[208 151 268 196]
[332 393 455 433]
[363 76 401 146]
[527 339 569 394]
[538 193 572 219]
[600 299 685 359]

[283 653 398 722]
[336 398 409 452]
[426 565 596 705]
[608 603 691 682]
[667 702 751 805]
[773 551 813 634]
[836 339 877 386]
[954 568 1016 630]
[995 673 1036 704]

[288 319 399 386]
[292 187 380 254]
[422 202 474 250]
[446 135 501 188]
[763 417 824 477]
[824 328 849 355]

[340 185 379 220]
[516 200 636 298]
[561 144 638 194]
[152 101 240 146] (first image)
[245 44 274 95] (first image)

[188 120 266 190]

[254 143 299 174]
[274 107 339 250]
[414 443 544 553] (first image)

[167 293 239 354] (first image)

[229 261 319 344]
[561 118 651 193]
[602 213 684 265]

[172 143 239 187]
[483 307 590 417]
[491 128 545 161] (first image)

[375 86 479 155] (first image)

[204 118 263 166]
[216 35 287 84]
● ● ● ● ●
■ **WHAT THE TASK REQUIRES**
All that belongs in the answer is the run of lines above from the line containing "[332 393 455 433]" through the line containing "[538 193 572 219]", exactly as written.

■ **EXERCISE ANSWER**
[332 393 455 433]
[363 76 401 146]
[527 339 569 394]
[538 193 572 219]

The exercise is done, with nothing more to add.